▶ _Exercise directions_
Please copy out every line in the entries that includes the word "white".

### Records for this exercise ###

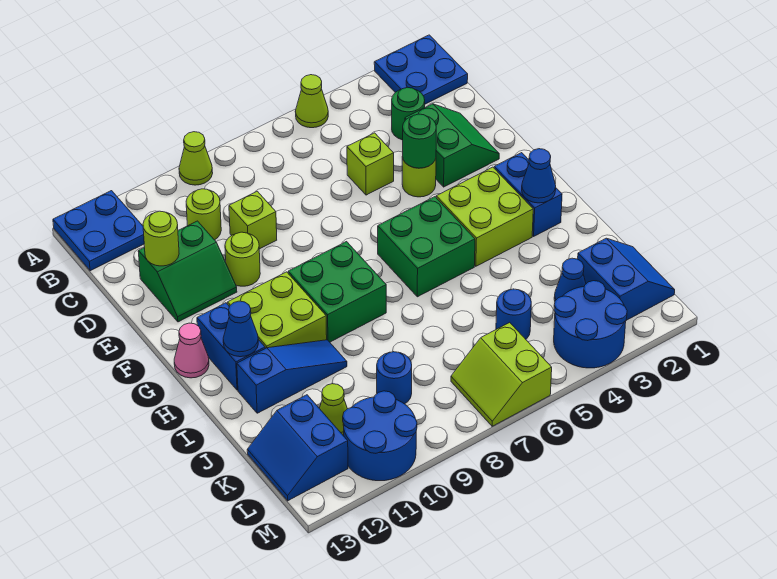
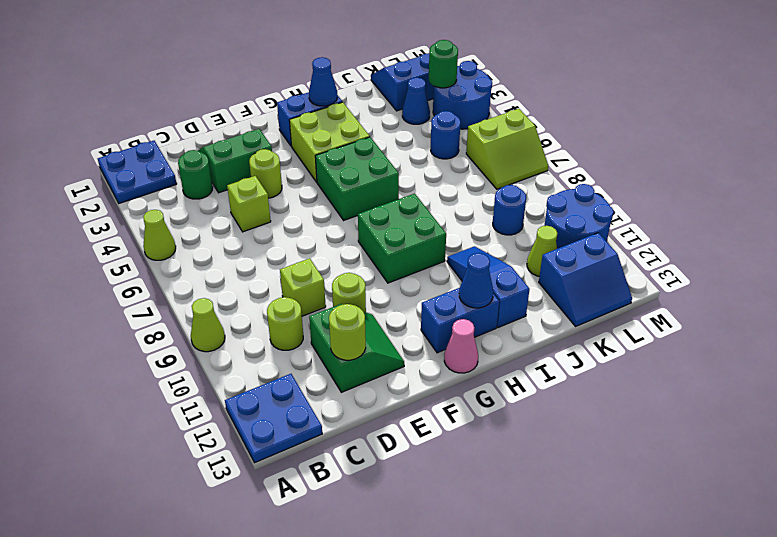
green round brick E4 level 2 -> green round brick L3 level 2
lime brick G10:H11 level 1 -> none

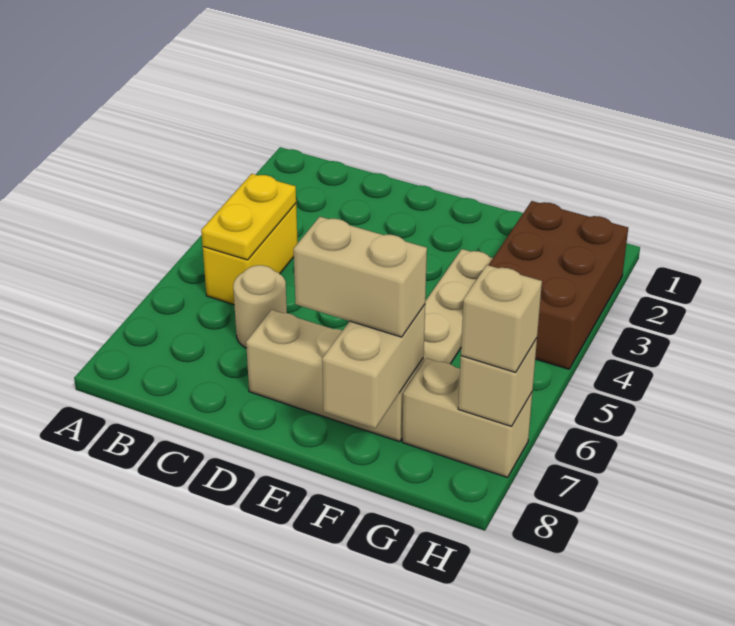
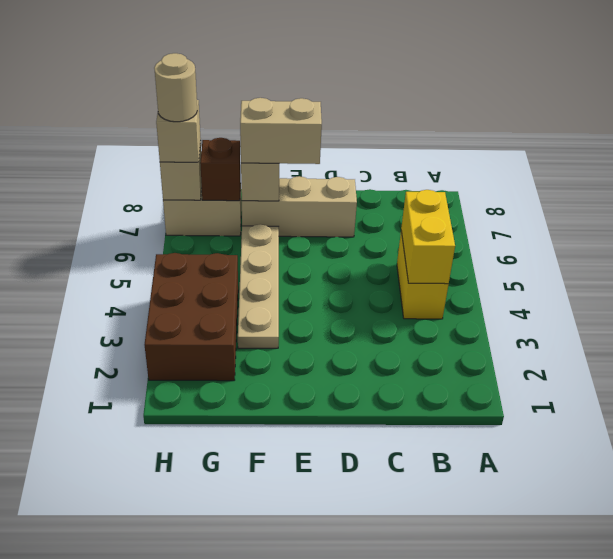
yellow plate B4:B5 level 2 -> yellow brick B4:B5 level 2
tan round brick C6 level 1 -> tan round brick H7 level 4
none -> brown brick G7 level 2

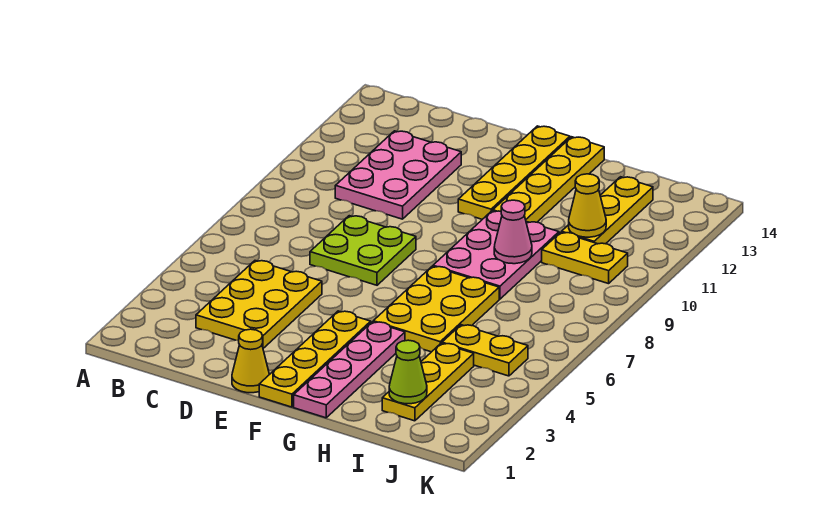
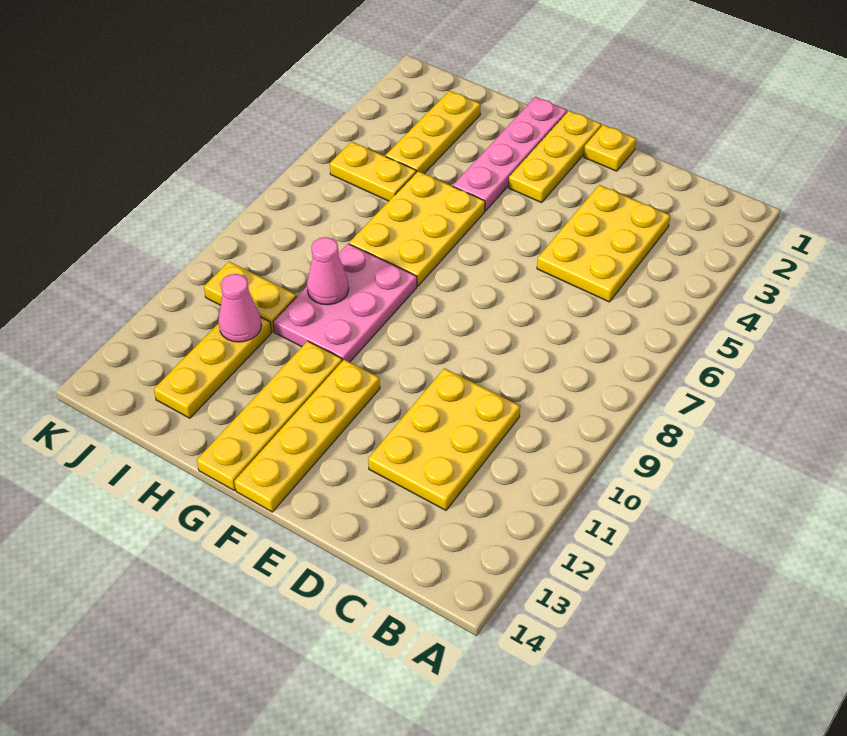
pink plate C10:D12 level 1 -> yellow plate C10:D12 level 1
lime plate D7:E8 level 1 -> none
yellow cone E1 level 1 -> yellow plate E1 level 1
yellow plate F1:F4 level 1 -> yellow plate F1:F3 level 1
lime cone I2 level 2 -> none
yellow cone I11 level 2 -> pink cone I11 level 2

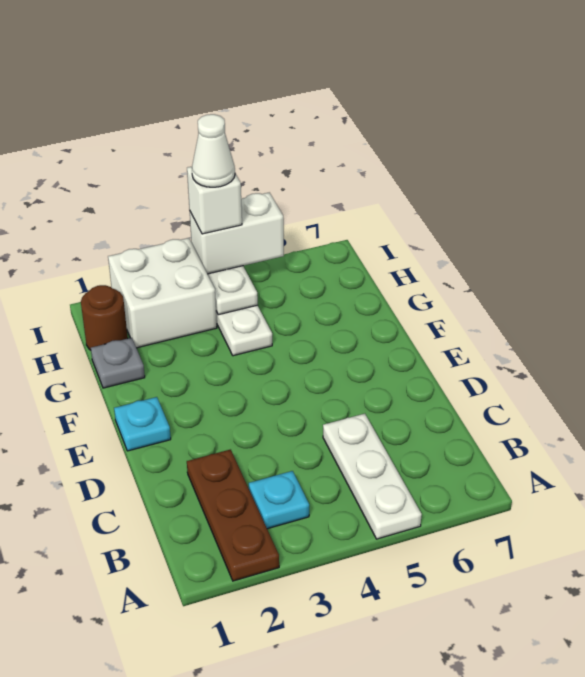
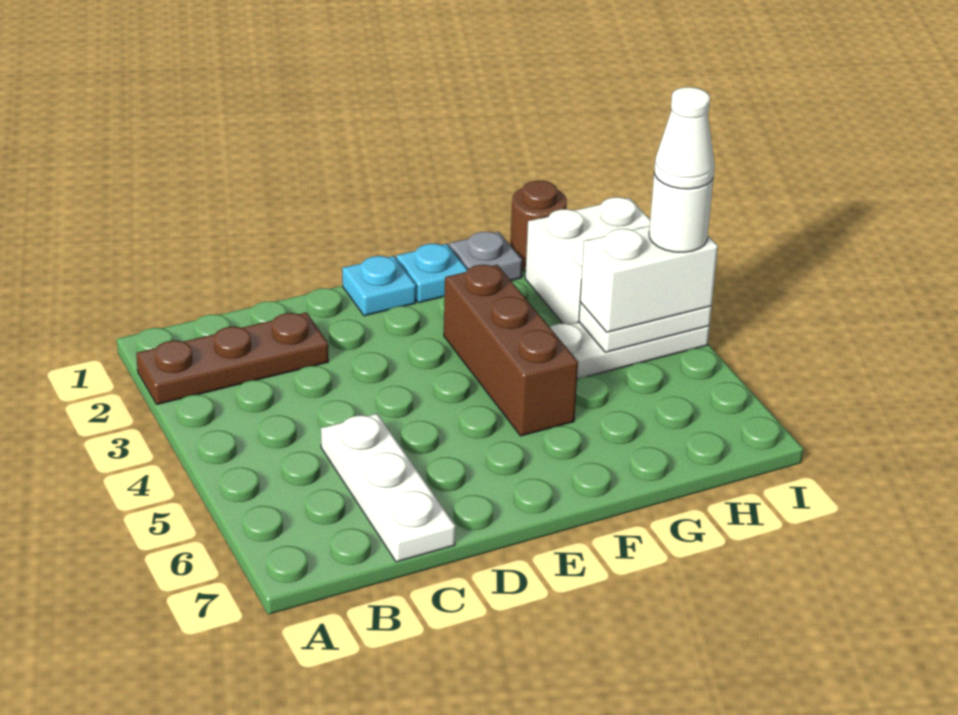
white plate A5:C5 level 1 -> white plate C5:C7 level 1
cyan plate B3 level 1 -> cyan plate F1 level 1
none -> brown brick F3:F5 level 1
white brick I4:I5 level 3 -> white brick H4:I4 level 3
white brick I4 level 4 -> white round brick I4 level 4

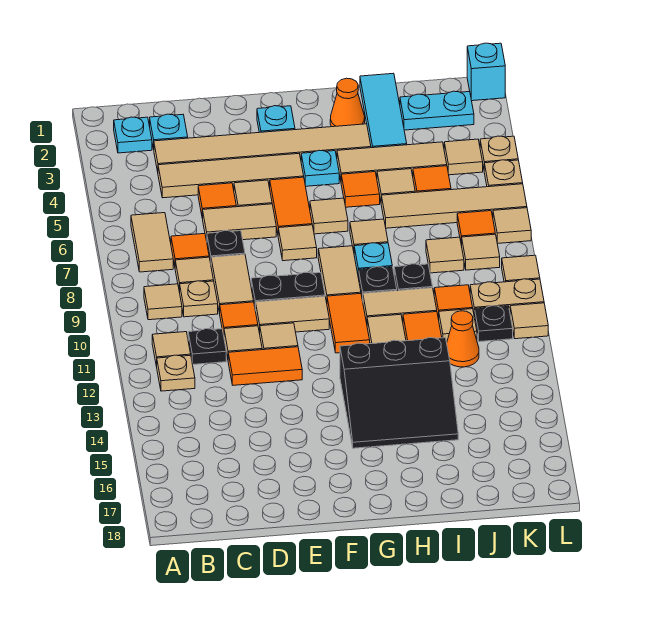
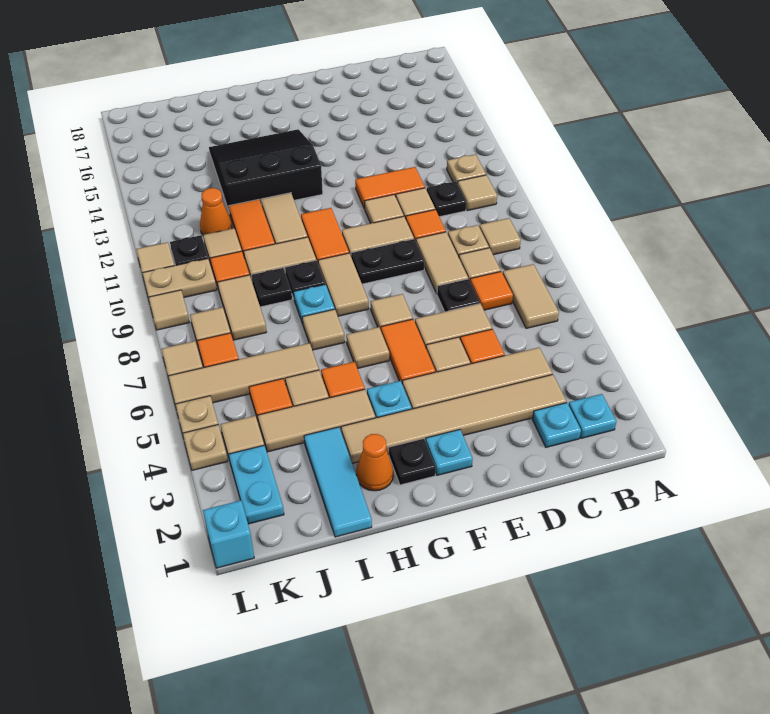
none -> black plate G2 level 1
cyan plate J2:K2 level 1 -> cyan plate K2:K3 level 1
tan tile J8 level 1 -> tan tile J8:J9 level 1

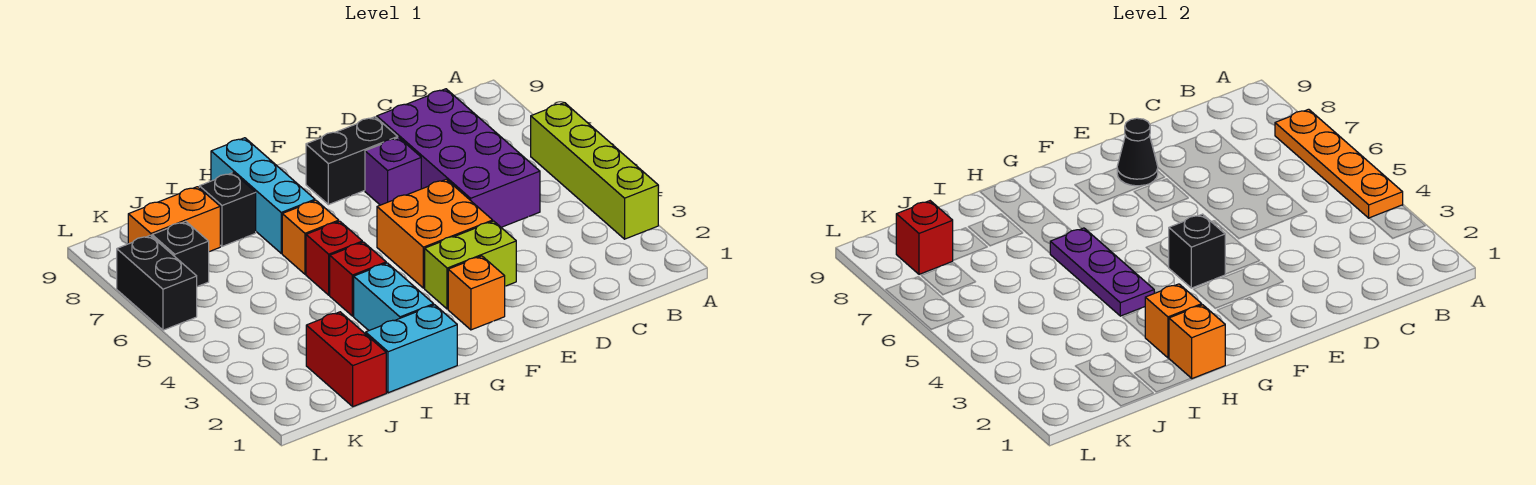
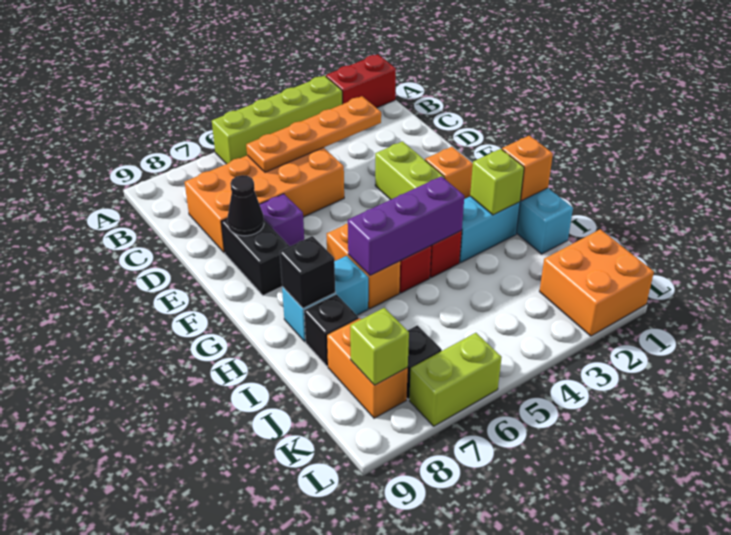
orange plate A4:A7 level 2 -> orange plate C3:C6 level 2
purple brick C5:D8 level 1 -> orange brick C5:D8 level 1
orange brick E4:F5 level 1 -> orange brick K1:L2 level 1
black brick F4 level 2 -> black brick H8 level 2
orange brick H2 level 2 -> lime brick H2 level 2
purple plate H4:H6 level 2 -> purple brick H4:H6 level 2
orange brick H6 level 1 -> orange brick G6:H6 level 1
cyan brick H7:H9 level 1 -> cyan brick H7:H8 level 1
red brick J1:J2 level 1 -> red brick A1:A2 level 1
red brick K8 level 2 -> lime brick K8 level 2
black brick L6:L7 level 1 -> lime brick L6:L7 level 1

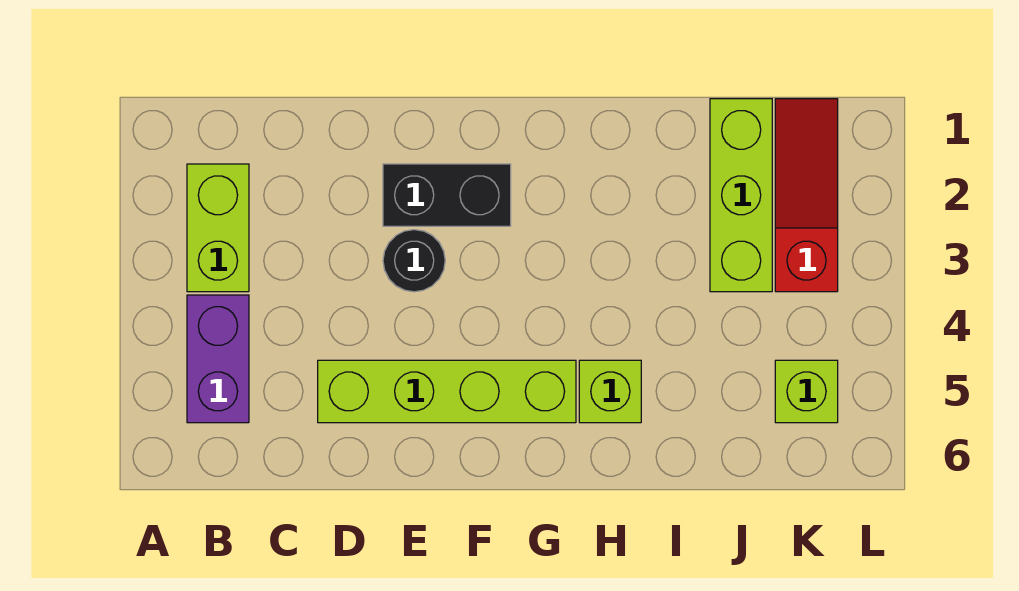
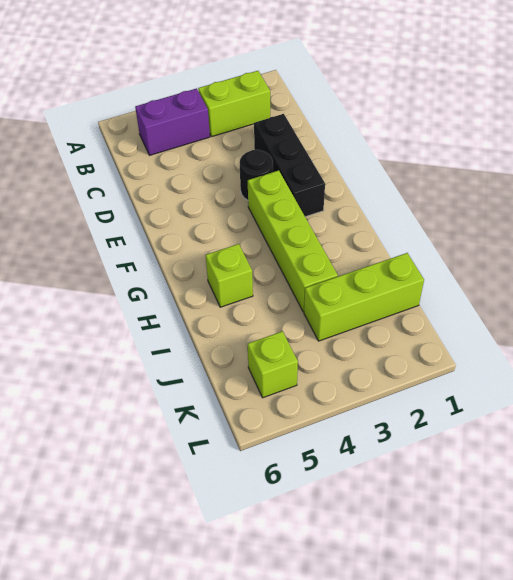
lime brick D5:G5 level 1 -> lime brick F3:I3 level 1
black brick E2:F2 level 1 -> black brick D2:F2 level 1
red slope K1:K3 level 1 top 3 -> none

###

▶ _Response area_
white plate A5:C5 level 1 -> white plate C5:C7 level 1
white brick I4:I5 level 3 -> white brick H4:I4 level 3
white brick I4 level 4 -> white round brick I4 level 4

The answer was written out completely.